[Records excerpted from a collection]
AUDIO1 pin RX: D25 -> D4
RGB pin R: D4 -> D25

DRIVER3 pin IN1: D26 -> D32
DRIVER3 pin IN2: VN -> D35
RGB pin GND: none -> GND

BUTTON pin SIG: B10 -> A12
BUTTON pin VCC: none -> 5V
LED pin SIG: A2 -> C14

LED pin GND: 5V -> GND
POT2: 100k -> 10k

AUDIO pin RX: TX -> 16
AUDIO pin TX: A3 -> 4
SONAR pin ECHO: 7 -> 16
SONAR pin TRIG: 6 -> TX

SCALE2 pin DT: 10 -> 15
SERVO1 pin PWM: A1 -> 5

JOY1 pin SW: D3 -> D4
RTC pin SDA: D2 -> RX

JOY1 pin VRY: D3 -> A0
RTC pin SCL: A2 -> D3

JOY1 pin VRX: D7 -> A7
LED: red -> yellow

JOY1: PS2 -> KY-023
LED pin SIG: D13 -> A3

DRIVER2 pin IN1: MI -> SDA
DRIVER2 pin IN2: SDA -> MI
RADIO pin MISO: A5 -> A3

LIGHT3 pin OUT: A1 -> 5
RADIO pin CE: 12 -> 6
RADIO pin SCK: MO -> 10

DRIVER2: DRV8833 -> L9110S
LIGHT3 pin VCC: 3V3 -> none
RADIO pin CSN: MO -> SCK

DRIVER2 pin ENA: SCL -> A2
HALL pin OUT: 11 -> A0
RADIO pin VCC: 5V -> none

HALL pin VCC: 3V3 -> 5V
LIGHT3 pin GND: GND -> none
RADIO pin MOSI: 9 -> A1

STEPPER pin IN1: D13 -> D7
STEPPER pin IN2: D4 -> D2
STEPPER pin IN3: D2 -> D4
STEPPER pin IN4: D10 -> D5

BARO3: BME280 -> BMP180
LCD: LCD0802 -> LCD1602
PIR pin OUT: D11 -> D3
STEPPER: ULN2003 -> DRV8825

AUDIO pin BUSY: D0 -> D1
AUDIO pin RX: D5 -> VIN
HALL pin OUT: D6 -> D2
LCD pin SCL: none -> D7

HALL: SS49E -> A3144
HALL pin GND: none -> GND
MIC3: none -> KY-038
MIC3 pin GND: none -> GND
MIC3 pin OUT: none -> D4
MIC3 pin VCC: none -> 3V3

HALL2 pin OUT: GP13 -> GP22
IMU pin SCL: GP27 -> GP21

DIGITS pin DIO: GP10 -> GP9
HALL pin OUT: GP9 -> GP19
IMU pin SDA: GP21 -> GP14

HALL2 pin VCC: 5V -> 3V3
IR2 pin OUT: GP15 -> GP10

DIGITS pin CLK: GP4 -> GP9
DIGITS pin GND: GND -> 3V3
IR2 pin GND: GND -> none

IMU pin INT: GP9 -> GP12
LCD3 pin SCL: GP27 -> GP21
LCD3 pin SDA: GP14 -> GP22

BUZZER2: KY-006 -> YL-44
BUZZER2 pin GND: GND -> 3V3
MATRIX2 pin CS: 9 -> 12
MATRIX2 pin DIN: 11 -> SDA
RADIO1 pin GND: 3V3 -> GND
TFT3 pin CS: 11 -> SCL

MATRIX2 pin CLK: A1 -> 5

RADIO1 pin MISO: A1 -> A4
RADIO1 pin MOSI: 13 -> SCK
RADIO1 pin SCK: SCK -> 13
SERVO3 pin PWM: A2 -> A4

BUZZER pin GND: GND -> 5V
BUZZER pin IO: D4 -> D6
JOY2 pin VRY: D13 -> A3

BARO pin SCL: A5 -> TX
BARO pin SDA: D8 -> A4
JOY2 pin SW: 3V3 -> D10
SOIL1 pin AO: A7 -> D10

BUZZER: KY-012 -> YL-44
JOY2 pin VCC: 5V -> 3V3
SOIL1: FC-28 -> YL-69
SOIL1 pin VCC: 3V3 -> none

• _Prompt_
Please copy each line of the records above that holds the word "STEPPER".

• _Expected answer_
STEPPER pin IN1: D13 -> D7
STEPPER pin IN2: D4 -> D2
STEPPER pin IN3: D2 -> D4
STEPPER pin IN4: D10 -> D5
STEPPER: ULN2003 -> DRV8825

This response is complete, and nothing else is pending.